*Exercise description*
Please output the listing exactly as it stands, but omit any images.

*Input material*
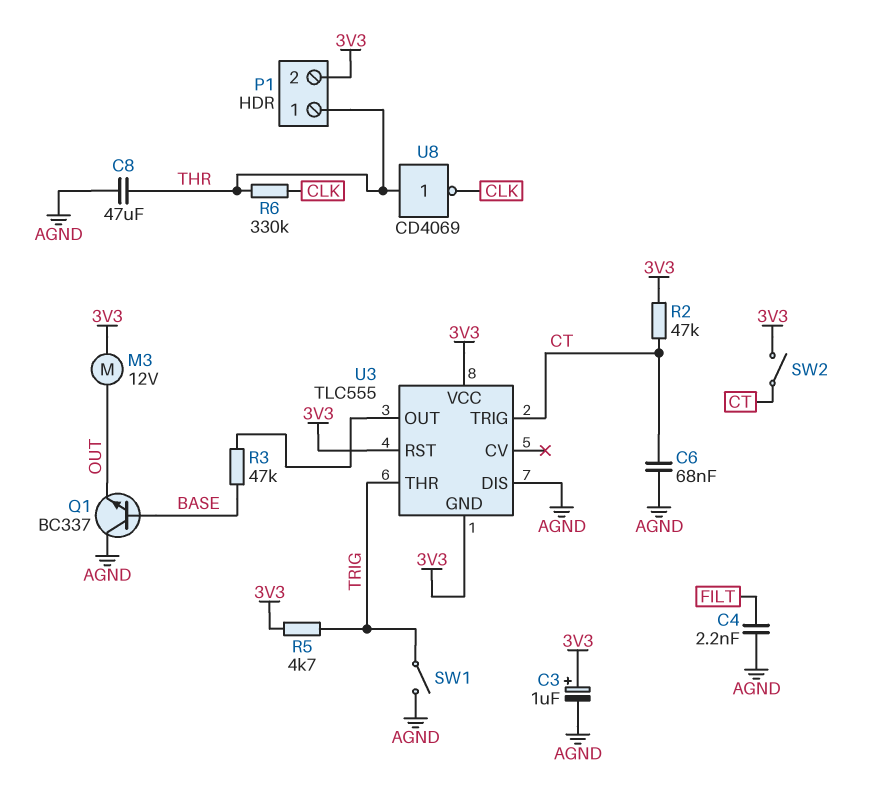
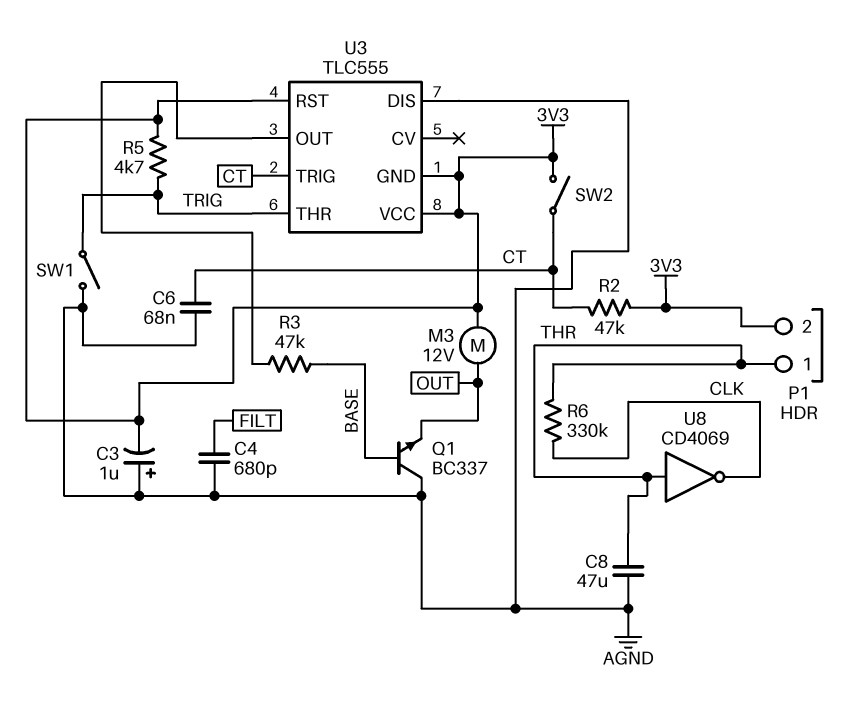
C3: 1uF (plus 3V3, minus AGND) -> 1uF (plus AGND, minus 3V3)
C4: 2.2nF (AGND, FILT) -> 680pF (AGND, FILT)

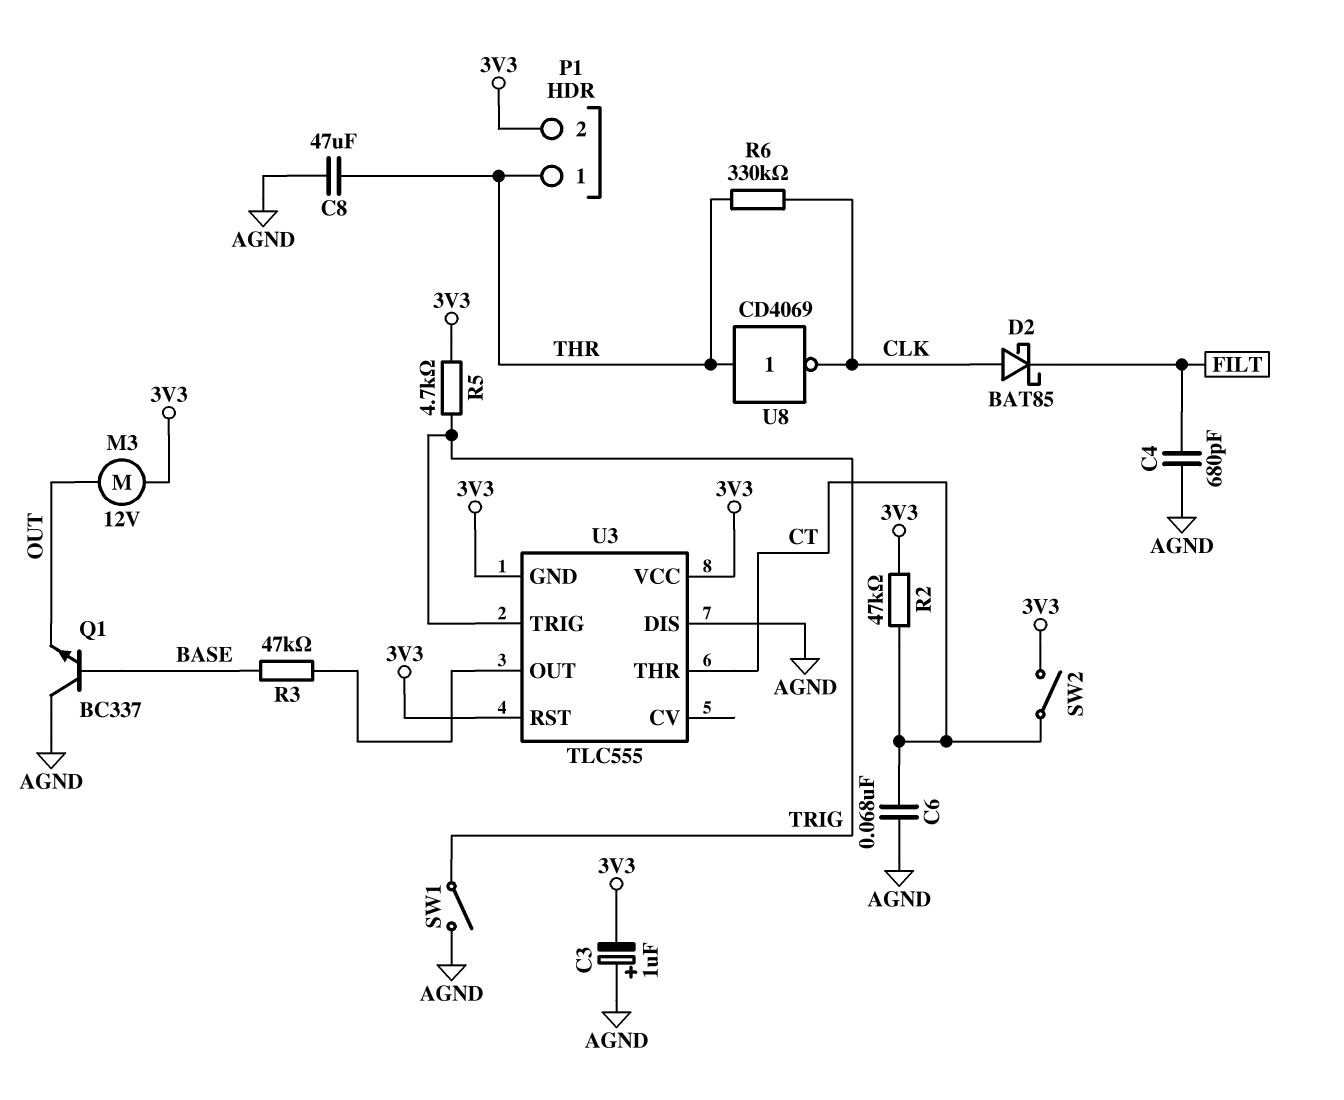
D2: none -> schottky BAT85 (A CLK, K FILT)
U3 pin THR: TRIG -> CT
U3 pin TRIG: CT -> TRIG

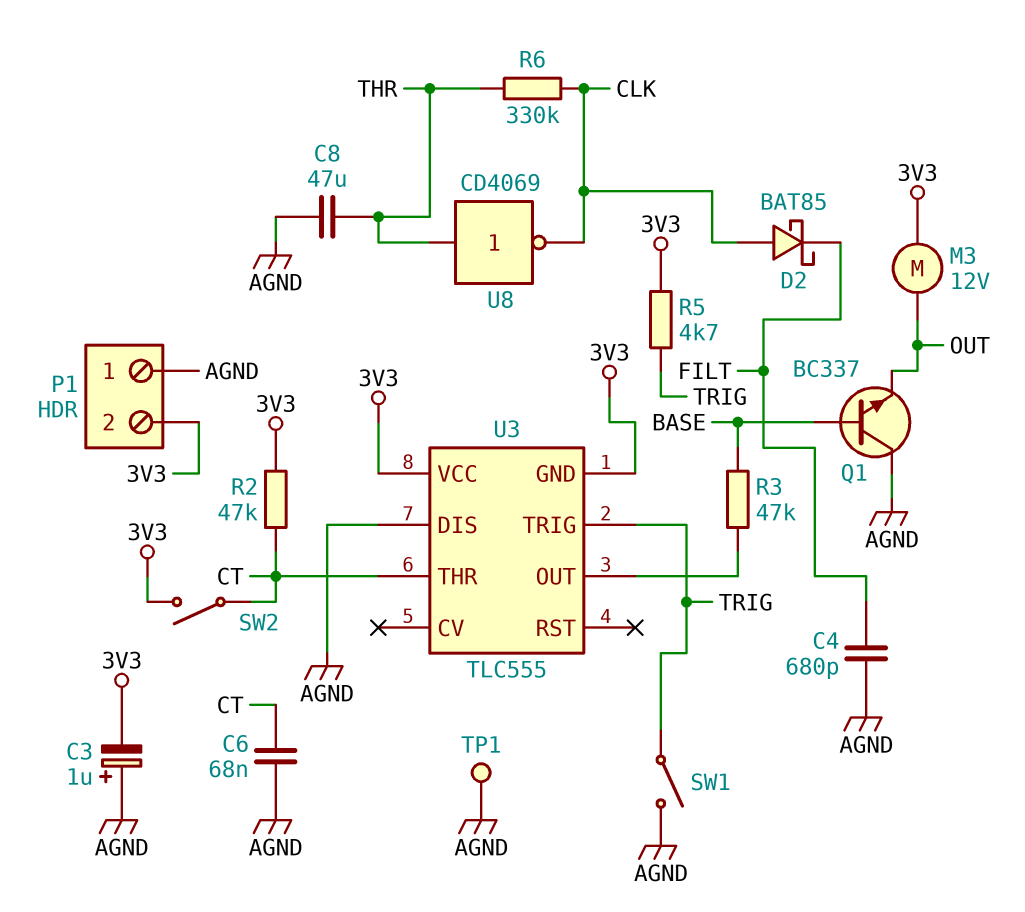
P1 pin 1: THR -> AGND
TP1: none -> test point (AGND)
U3 pin RST: 3V3 -> none

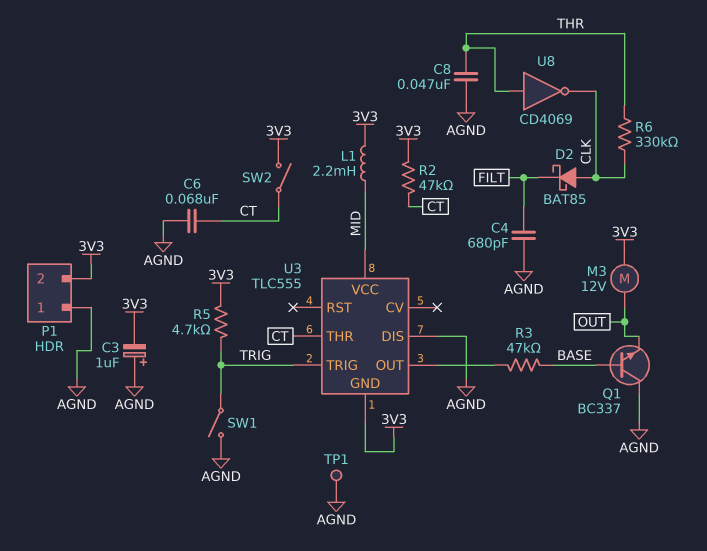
C8: 47uF (AGND, THR) -> 47nF (AGND, THR)
L1: none -> 2.2mH (3V3, MID)
U3 pin VCC: 3V3 -> MID

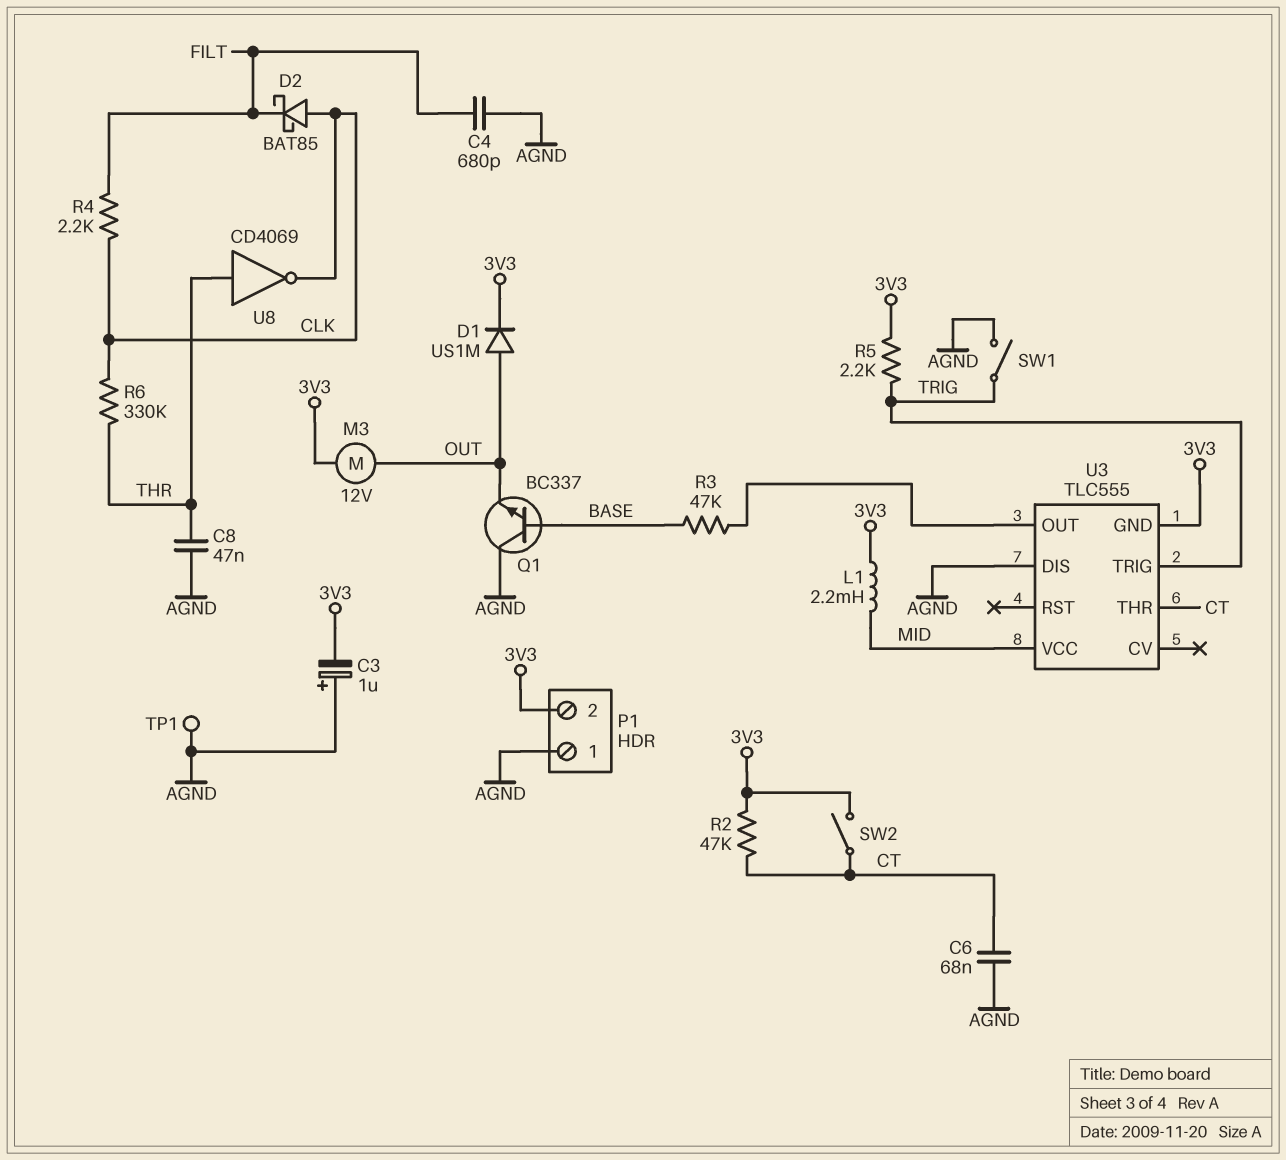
D1: none -> diode US1M (A OUT, K 3V3)
R4: none -> 2.2k (CLK, FILT)
R5: 4.7k (3V3, TRIG) -> 2.2k (3V3, TRIG)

*Your response*
C3: 1uF (plus 3V3, minus AGND) -> 1uF (plus AGND, minus 3V3)
C4: 2.2nF (AGND, FILT) -> 680pF (AGND, FILT)

D2: none -> schottky BAT85 (A CLK, K FILT)
U3 pin THR: TRIG -> CT
U3 pin TRIG: CT -> TRIG

P1 pin 1: THR -> AGND
TP1: none -> test point (AGND)
U3 pin RST: 3V3 -> none

C8: 47uF (AGND, THR) -> 47nF (AGND, THR)
L1: none -> 2.2mH (3V3, MID)
U3 pin VCC: 3V3 -> MID

D1: none -> diode US1M (A OUT, K 3V3)
R4: none -> 2.2k (CLK, FILT)
R5: 4.7k (3V3, TRIG) -> 2.2k (3V3, TRIG)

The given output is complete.